EXERCISE DETAILS
Please transcribe every record below exactly as it appears.

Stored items

>>

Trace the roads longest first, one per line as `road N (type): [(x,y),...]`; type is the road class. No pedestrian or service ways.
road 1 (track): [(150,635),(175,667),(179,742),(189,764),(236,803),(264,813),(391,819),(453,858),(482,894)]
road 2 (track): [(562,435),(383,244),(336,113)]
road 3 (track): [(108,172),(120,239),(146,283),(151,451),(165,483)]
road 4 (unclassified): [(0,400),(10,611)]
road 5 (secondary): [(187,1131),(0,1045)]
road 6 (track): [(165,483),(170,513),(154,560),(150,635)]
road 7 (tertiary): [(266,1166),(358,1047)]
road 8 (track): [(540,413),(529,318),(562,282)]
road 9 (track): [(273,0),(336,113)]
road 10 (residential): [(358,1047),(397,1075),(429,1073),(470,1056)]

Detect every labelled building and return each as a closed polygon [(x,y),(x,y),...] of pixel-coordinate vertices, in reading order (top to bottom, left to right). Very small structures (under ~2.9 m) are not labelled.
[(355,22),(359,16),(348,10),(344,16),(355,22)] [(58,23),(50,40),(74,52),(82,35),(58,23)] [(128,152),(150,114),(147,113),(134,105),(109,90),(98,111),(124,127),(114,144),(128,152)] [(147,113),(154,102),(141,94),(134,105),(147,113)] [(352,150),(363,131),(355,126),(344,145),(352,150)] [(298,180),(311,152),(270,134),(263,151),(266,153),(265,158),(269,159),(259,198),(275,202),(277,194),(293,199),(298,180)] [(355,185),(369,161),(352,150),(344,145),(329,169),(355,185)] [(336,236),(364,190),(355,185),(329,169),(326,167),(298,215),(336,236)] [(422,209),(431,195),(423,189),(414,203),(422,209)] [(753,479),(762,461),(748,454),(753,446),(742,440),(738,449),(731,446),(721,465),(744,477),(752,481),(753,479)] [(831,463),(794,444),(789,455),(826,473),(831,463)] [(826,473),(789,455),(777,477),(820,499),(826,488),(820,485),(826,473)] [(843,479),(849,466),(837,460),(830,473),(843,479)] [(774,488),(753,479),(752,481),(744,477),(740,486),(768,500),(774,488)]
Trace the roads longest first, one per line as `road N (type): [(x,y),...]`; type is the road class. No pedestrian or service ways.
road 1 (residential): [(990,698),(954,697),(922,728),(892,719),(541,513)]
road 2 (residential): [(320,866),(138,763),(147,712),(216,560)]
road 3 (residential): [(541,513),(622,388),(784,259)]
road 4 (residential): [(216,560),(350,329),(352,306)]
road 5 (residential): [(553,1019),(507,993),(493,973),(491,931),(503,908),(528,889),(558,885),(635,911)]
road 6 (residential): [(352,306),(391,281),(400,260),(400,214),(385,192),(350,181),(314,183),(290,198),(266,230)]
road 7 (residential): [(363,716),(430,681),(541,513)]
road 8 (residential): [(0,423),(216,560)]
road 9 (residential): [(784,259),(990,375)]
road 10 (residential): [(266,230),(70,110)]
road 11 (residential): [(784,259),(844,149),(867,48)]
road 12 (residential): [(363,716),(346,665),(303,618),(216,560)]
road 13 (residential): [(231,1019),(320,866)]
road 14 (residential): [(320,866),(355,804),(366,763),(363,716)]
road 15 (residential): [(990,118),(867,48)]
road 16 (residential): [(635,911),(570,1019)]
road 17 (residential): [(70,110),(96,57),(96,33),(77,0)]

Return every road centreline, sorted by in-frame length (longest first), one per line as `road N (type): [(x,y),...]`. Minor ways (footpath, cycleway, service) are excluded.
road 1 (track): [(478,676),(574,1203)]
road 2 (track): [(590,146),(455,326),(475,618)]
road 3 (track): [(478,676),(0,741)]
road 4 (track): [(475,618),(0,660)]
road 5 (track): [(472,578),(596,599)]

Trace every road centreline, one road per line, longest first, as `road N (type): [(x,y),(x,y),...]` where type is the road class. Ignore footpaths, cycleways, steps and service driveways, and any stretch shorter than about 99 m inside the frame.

<<

RESPONSE BELOW
Trace the roads longest first, one per line as `road N (type): [(x,y),...]`; type is the road class. No pedestrian or service ways.
road 1 (track): [(150,635),(175,667),(179,742),(189,764),(236,803),(264,813),(391,819),(453,858),(482,894)]
road 2 (track): [(562,435),(383,244),(336,113)]
road 3 (track): [(108,172),(120,239),(146,283),(151,451),(165,483)]
road 4 (unclassified): [(0,400),(10,611)]
road 5 (secondary): [(187,1131),(0,1045)]
road 6 (track): [(165,483),(170,513),(154,560),(150,635)]
road 7 (tertiary): [(266,1166),(358,1047)]
road 8 (track): [(540,413),(529,318),(562,282)]
road 9 (track): [(273,0),(336,113)]
road 10 (residential): [(358,1047),(397,1075),(429,1073),(470,1056)]

Detect every labelled building and return each as a closed polygon [(x,y),(x,y),...] of pixel-coordinate vertices, in reading order (top to bottom, left to right). Very small structures (under ~2.9 m) are not labelled.
[(355,22),(359,16),(348,10),(344,16),(355,22)] [(58,23),(50,40),(74,52),(82,35),(58,23)] [(128,152),(150,114),(147,113),(134,105),(109,90),(98,111),(124,127),(114,144),(128,152)] [(147,113),(154,102),(141,94),(134,105),(147,113)] [(352,150),(363,131),(355,126),(344,145),(352,150)] [(298,180),(311,152),(270,134),(263,151),(266,153),(265,158),(269,159),(259,198),(275,202),(277,194),(293,199),(298,180)] [(355,185),(369,161),(352,150),(344,145),(329,169),(355,185)] [(336,236),(364,190),(355,185),(329,169),(326,167),(298,215),(336,236)] [(422,209),(431,195),(423,189),(414,203),(422,209)] [(753,479),(762,461),(748,454),(753,446),(742,440),(738,449),(731,446),(721,465),(744,477),(752,481),(753,479)] [(831,463),(794,444),(789,455),(826,473),(831,463)] [(826,473),(789,455),(777,477),(820,499),(826,488),(820,485),(826,473)] [(843,479),(849,466),(837,460),(830,473),(843,479)] [(774,488),(753,479),(752,481),(744,477),(740,486),(768,500),(774,488)]
Trace the roads longest first, one per line as `road N (type): [(x,y),...]`; type is the road class. No pedestrian or service ways.
road 1 (residential): [(990,698),(954,697),(922,728),(892,719),(541,513)]
road 2 (residential): [(320,866),(138,763),(147,712),(216,560)]
road 3 (residential): [(541,513),(622,388),(784,259)]
road 4 (residential): [(216,560),(350,329),(352,306)]
road 5 (residential): [(553,1019),(507,993),(493,973),(491,931),(503,908),(528,889),(558,885),(635,911)]
road 6 (residential): [(352,306),(391,281),(400,260),(400,214),(385,192),(350,181),(314,183),(290,198),(266,230)]
road 7 (residential): [(363,716),(430,681),(541,513)]
road 8 (residential): [(0,423),(216,560)]
road 9 (residential): [(784,259),(990,375)]
road 10 (residential): [(266,230),(70,110)]
road 11 (residential): [(784,259),(844,149),(867,48)]
road 12 (residential): [(363,716),(346,665),(303,618),(216,560)]
road 13 (residential): [(231,1019),(320,866)]
road 14 (residential): [(320,866),(355,804),(366,763),(363,716)]
road 15 (residential): [(990,118),(867,48)]
road 16 (residential): [(635,911),(570,1019)]
road 17 (residential): [(70,110),(96,57),(96,33),(77,0)]

Return every road centreline, sorted by in-frame length (longest first), one per line as `road N (type): [(x,y),...]`. Minor ways (footpath, cycleway, service) are excluded.
road 1 (track): [(478,676),(574,1203)]
road 2 (track): [(590,146),(455,326),(475,618)]
road 3 (track): [(478,676),(0,741)]
road 4 (track): [(475,618),(0,660)]
road 5 (track): [(472,578),(596,599)]

Trace every road centreline, one road per line, longest first, as `road N (type): [(x,y),(x,y),...]` where type is the road class. Ignore footpaths, cycleways, steps and service driveways, and any stretch shorter than about 99 m inside the frame.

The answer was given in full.